Task details -> For the entries below, print exactly the lines between the line holding "building: none -> [107,129,164,193]" and the line holding "building: none -> [163,160,229,220]", inclusive, and nothing else.

Data for review ->

....

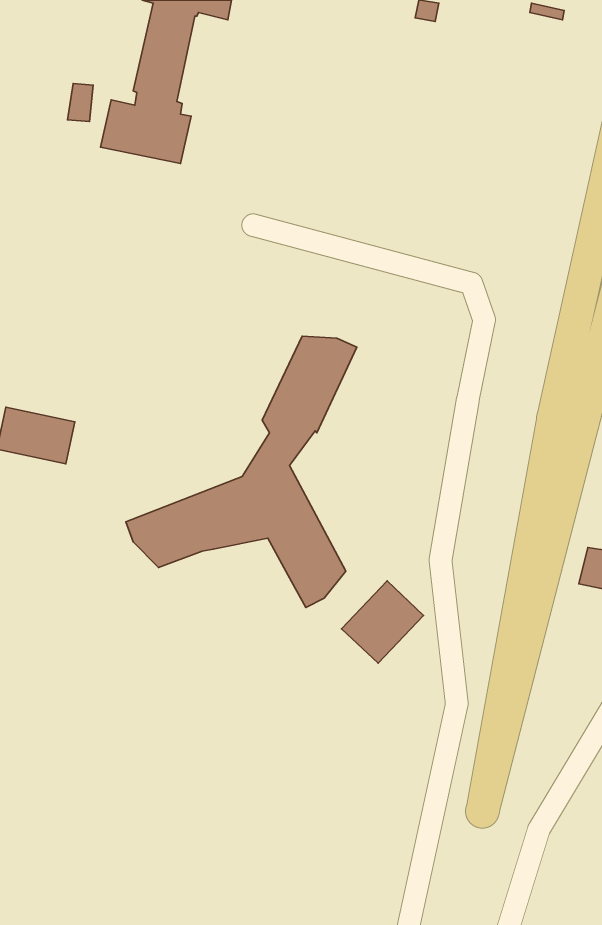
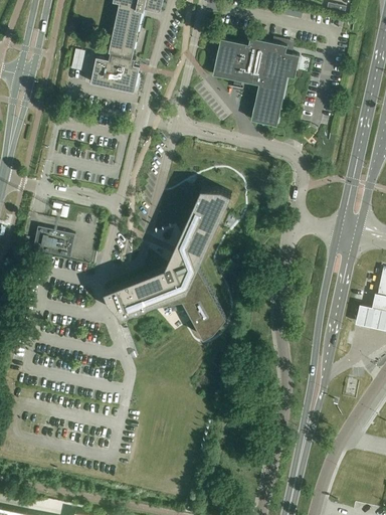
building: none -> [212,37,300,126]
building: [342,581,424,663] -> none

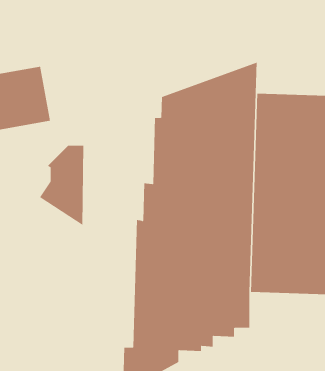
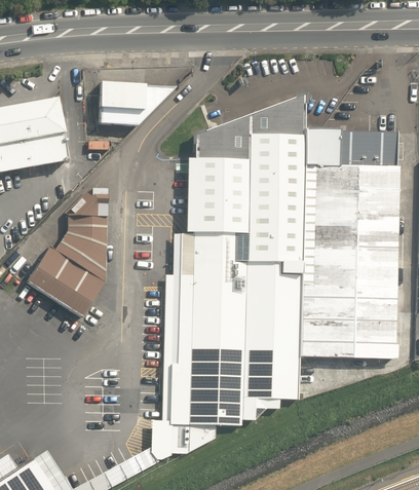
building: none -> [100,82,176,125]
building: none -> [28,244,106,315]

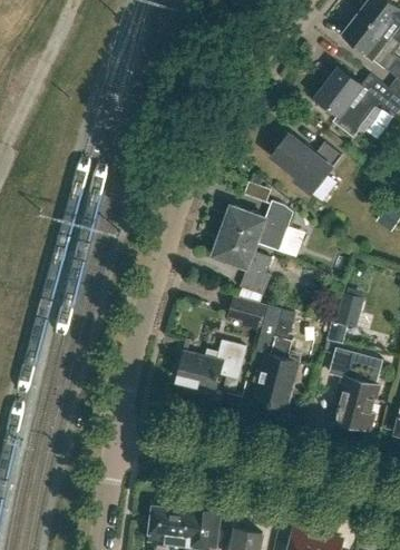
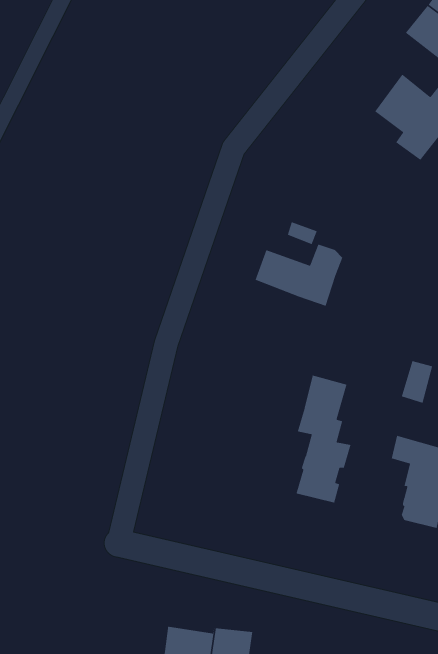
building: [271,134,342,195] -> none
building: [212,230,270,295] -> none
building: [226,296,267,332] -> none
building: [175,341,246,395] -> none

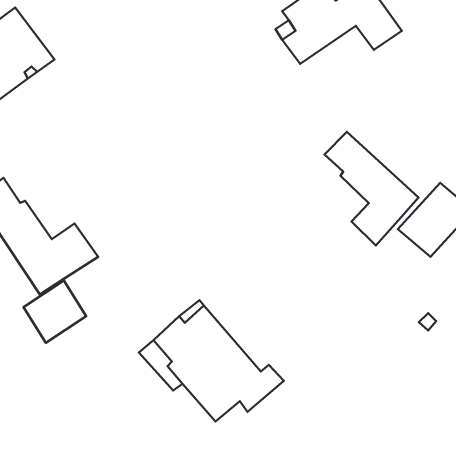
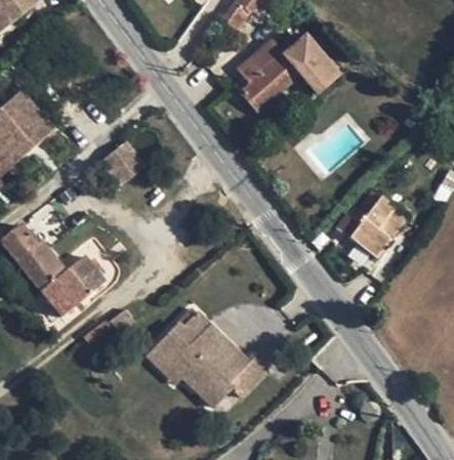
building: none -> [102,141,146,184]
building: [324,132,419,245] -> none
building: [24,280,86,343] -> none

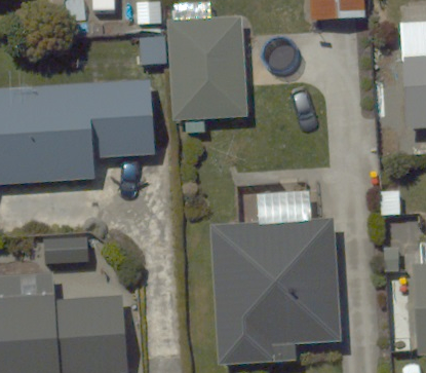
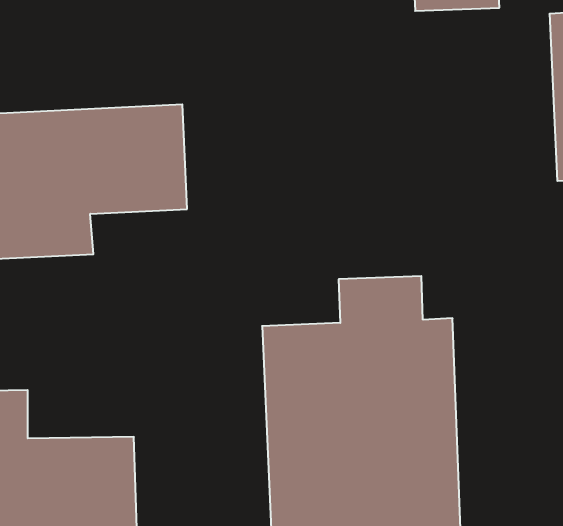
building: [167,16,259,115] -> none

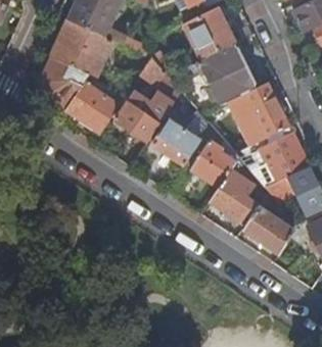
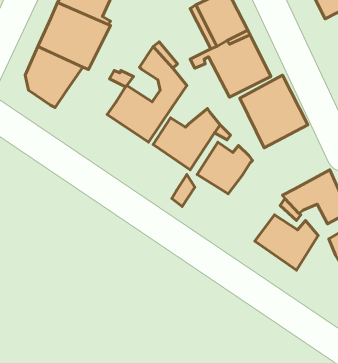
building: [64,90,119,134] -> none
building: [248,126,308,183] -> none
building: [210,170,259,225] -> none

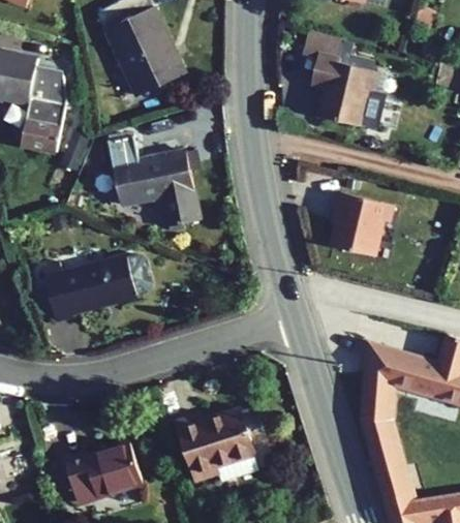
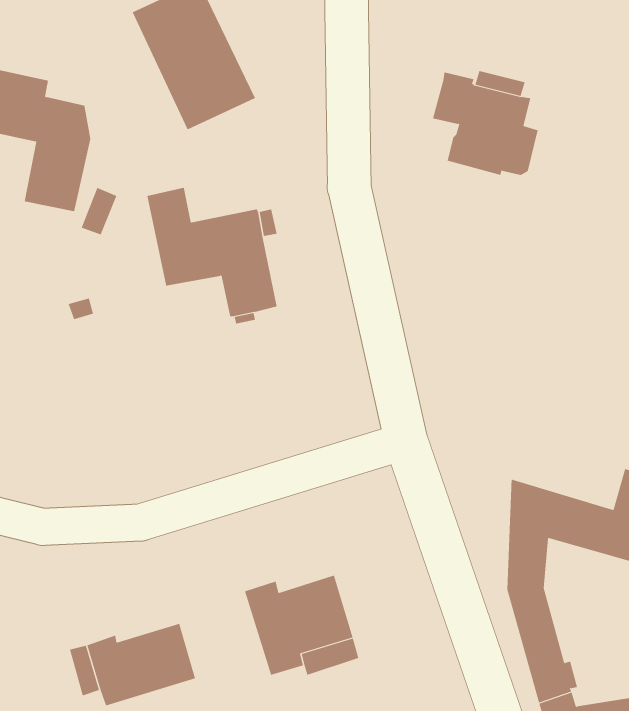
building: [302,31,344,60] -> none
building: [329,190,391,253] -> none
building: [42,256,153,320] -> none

....

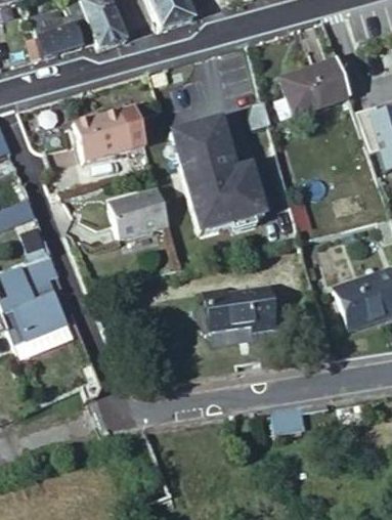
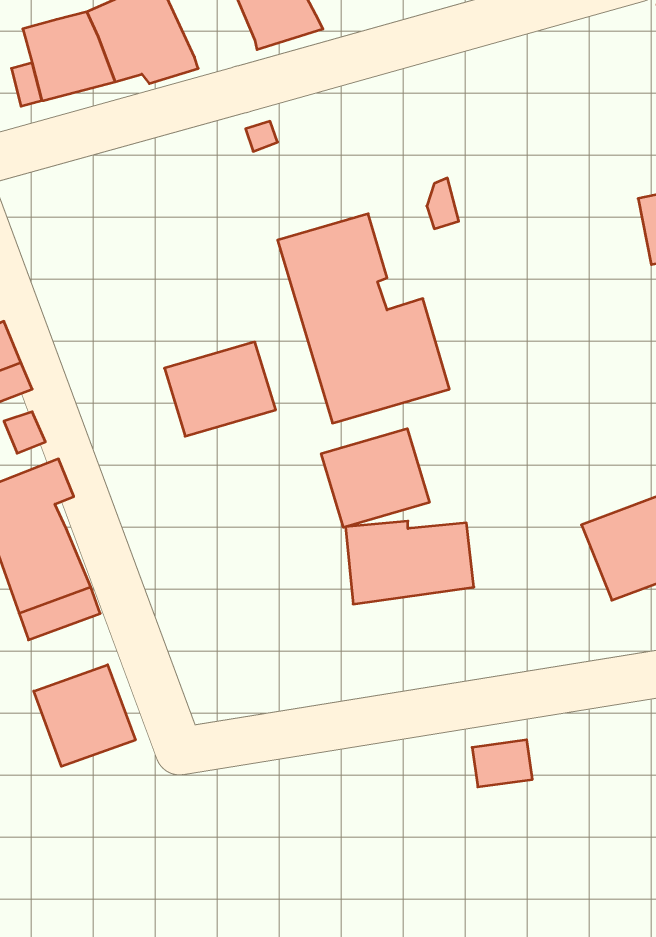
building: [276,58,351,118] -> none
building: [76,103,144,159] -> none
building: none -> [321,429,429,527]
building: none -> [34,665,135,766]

....

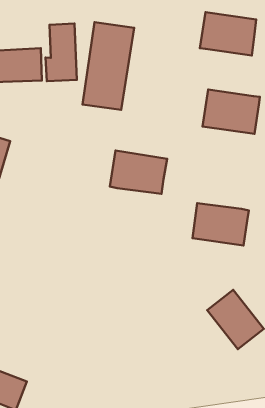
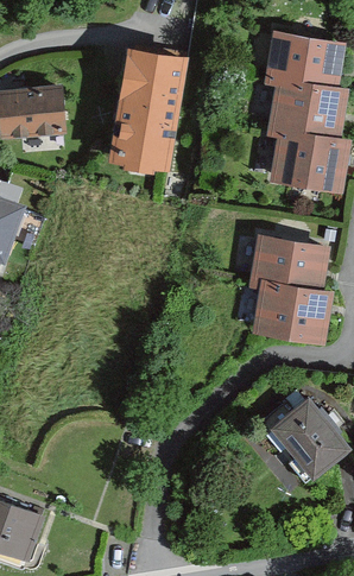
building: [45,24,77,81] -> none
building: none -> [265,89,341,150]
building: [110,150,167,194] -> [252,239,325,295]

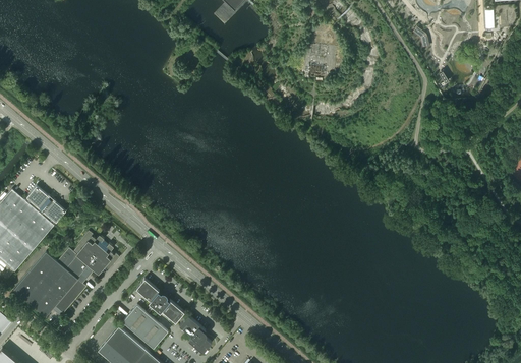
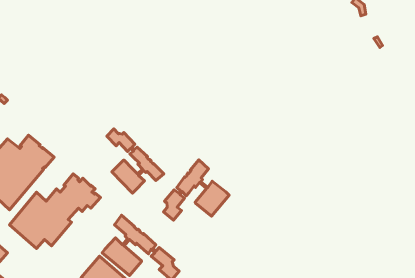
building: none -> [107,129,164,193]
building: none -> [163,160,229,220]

....

Answer to the problem ->
building: none -> [107,129,164,193]
building: none -> [163,160,229,220]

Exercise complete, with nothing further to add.